_Directions for this task:_ Locate all lines in the data below that hold "button" and show them.

_Supplied data:_

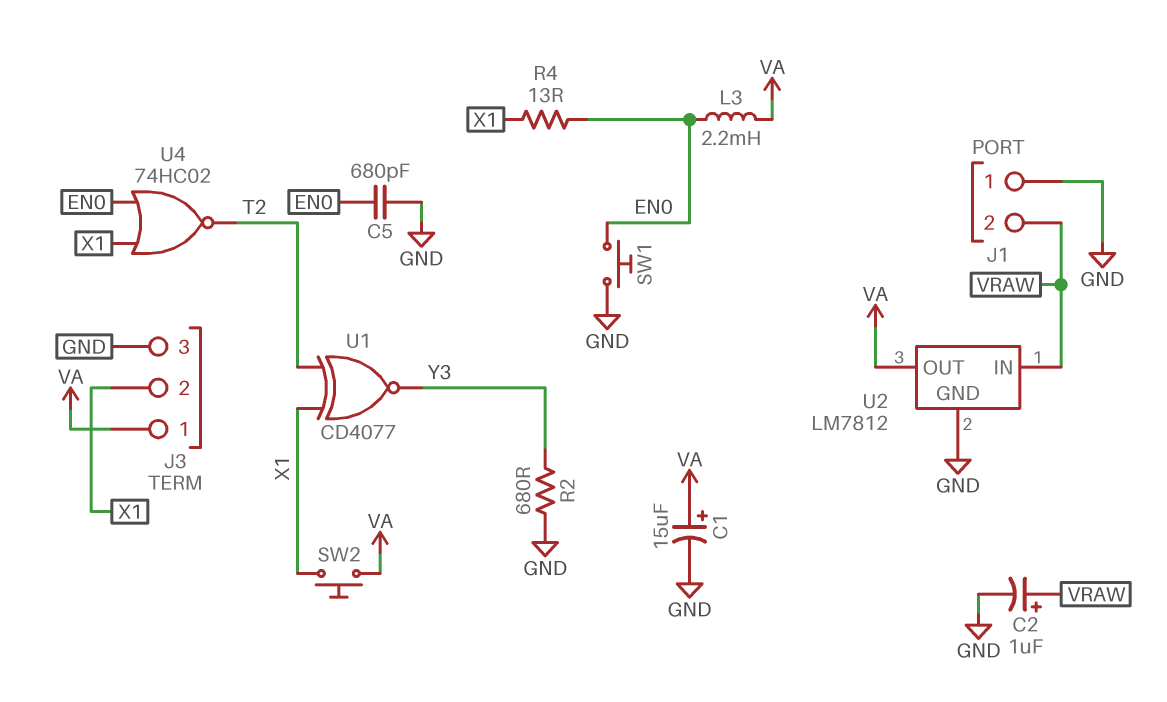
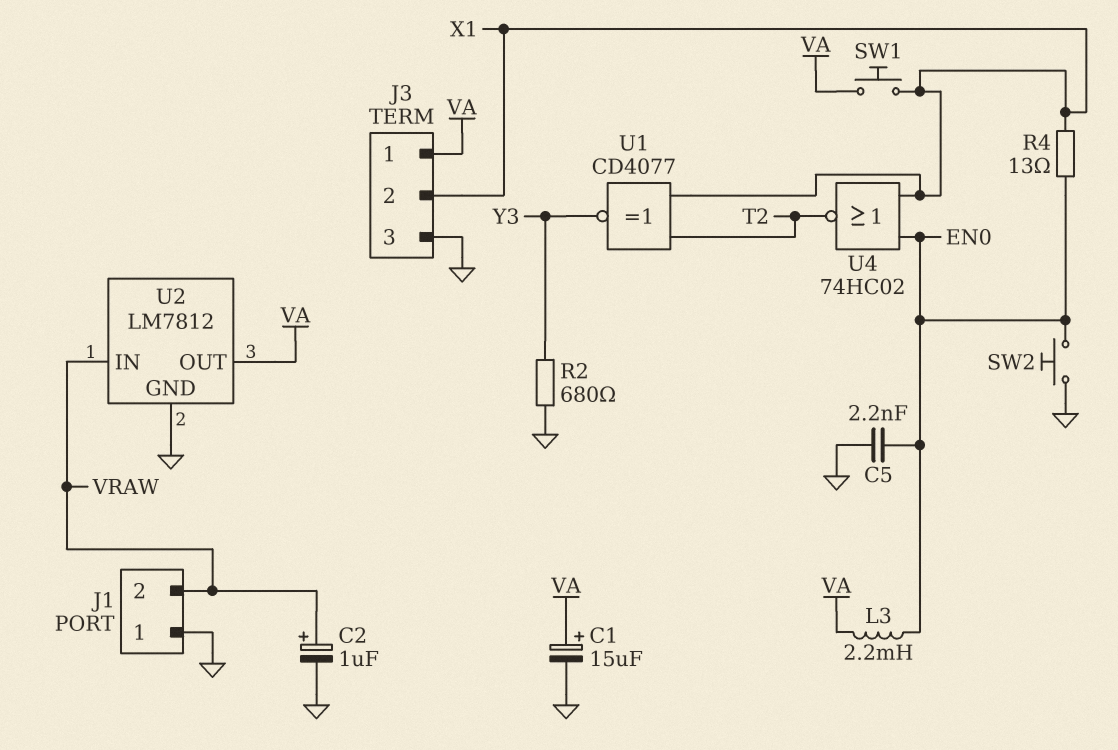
C5: 680pF (EN0, GND) -> 2.2nF (EN0, GND)
SW1: button (EN0, GND) -> button (VA, X1)
SW2: button (VA, X1) -> button (EN0, GND)

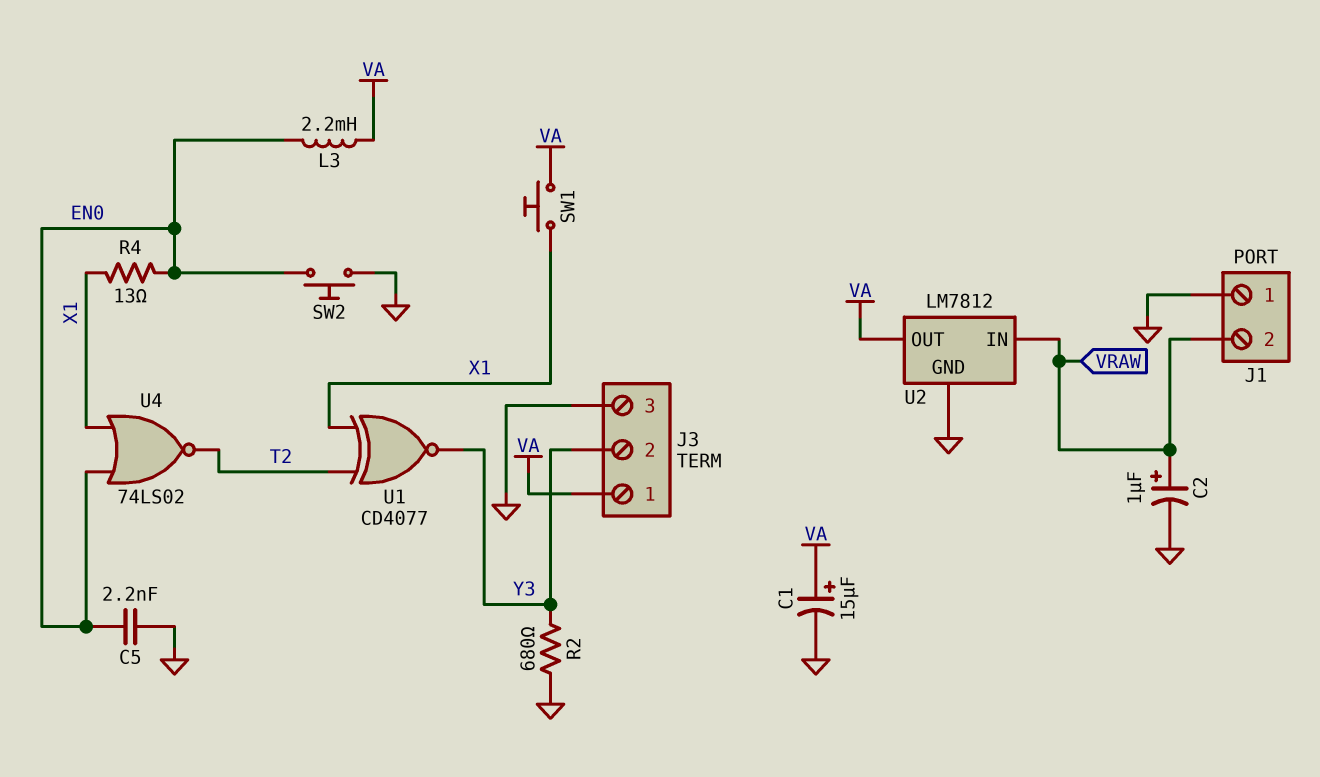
J3 pin 2: X1 -> Y3
U4: NOR 74HC02 (in EN0, in X1, out T2) -> NOR 74LS02 (in EN0, in X1, out T2)

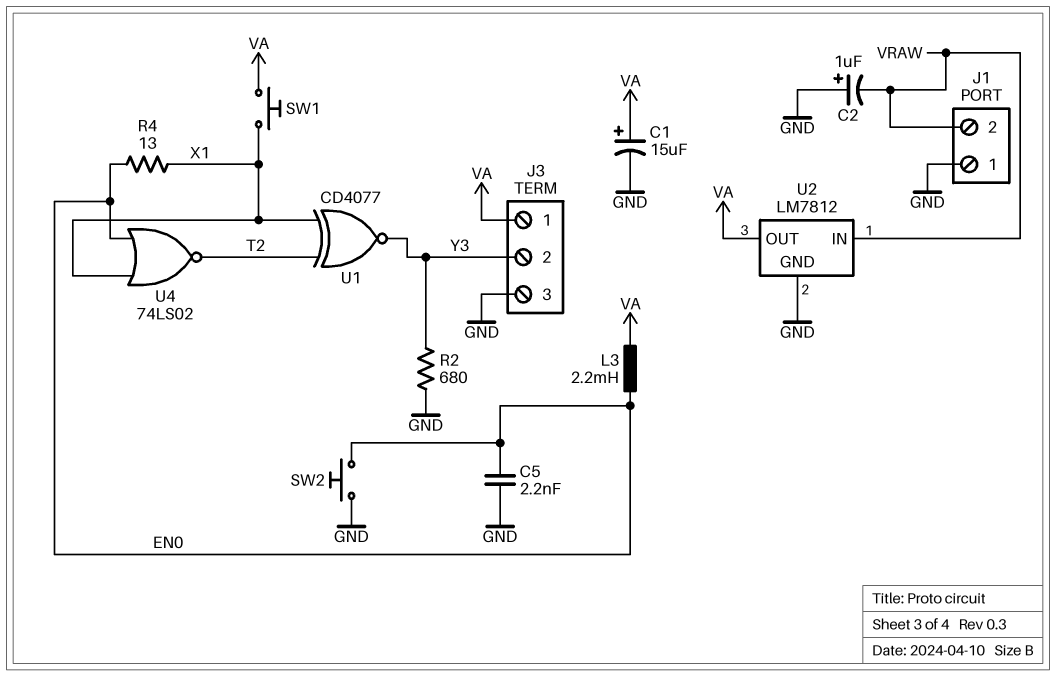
C2: 1uF (plus VRAW, minus GND) -> 1uF (plus GND, minus VRAW)

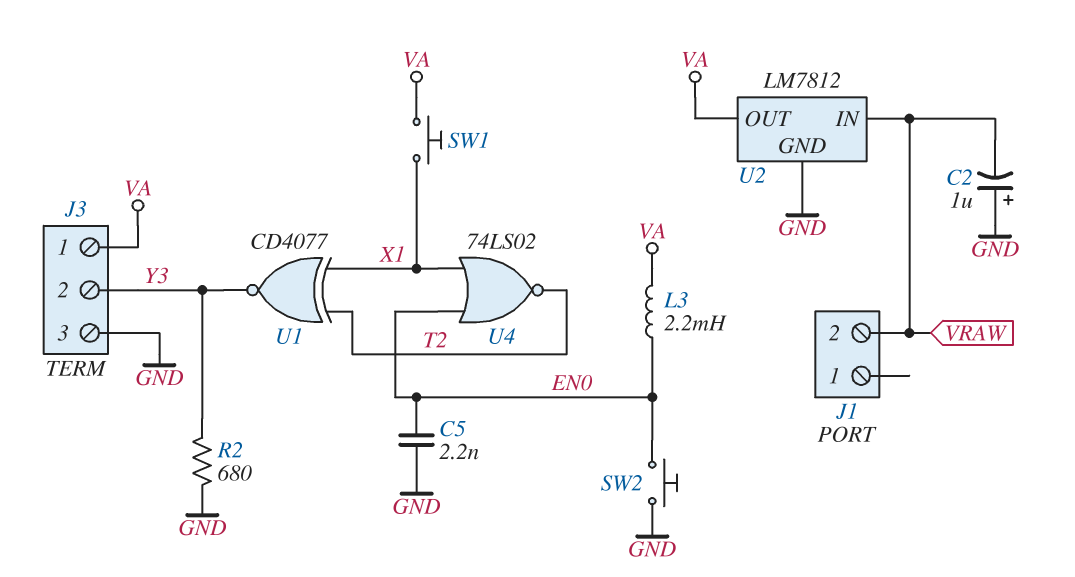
C1: 15uF (plus VA, minus GND) -> none
J1 pin 1: GND -> none
R4: 13 (EN0, X1) -> none

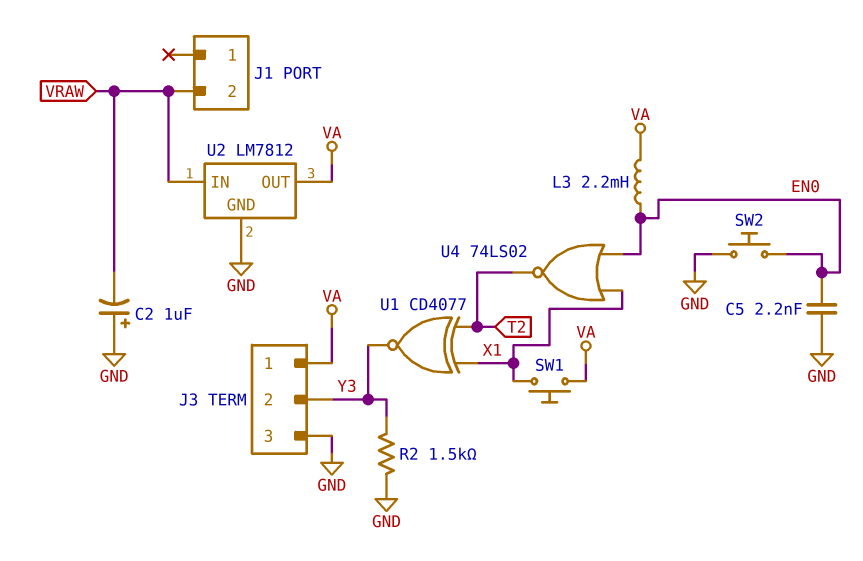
R2: 680 (GND, Y3) -> 1.5k (GND, Y3)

_Answer space:_
SW1: button (EN0, GND) -> button (VA, X1)
SW2: button (VA, X1) -> button (EN0, GND)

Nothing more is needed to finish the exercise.